**WHAT IS NEEDED**: Without the images, print every line of the material below exactly as given.

(DATASET EXTRACT Opens)

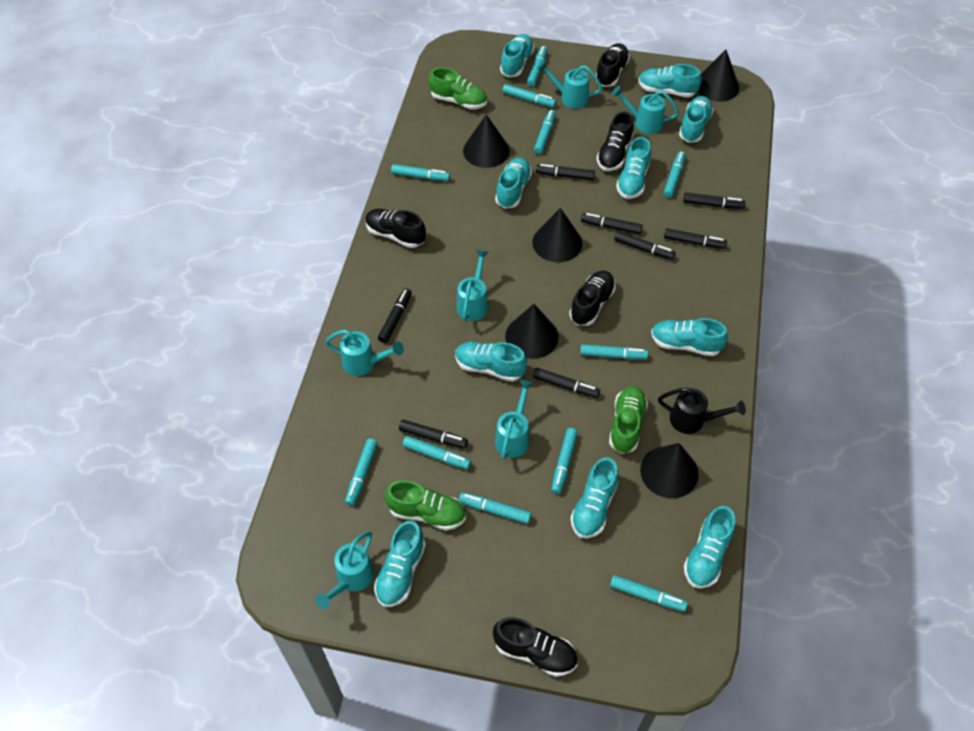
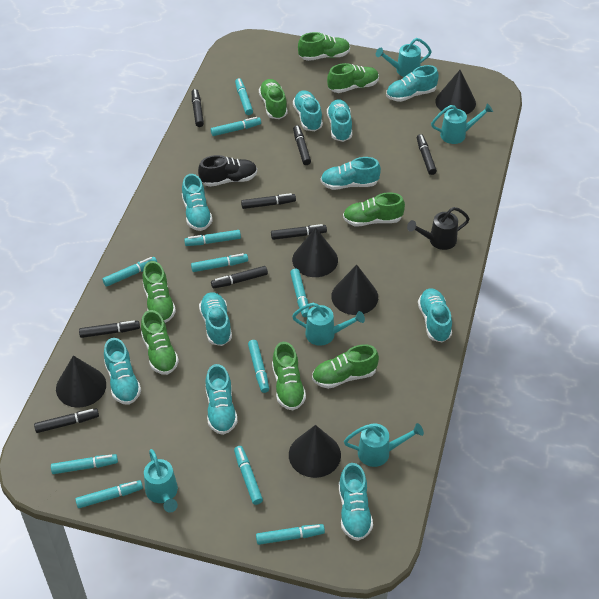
black shoe: 5 -> 1
green shoe: 3 -> 8
turquoise watering can: 6 -> 5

(DATASET EXTRACT Closes)

**OUTPUT BELOW**:
black shoe: 5 -> 1
green shoe: 3 -> 8
turquoise watering can: 6 -> 5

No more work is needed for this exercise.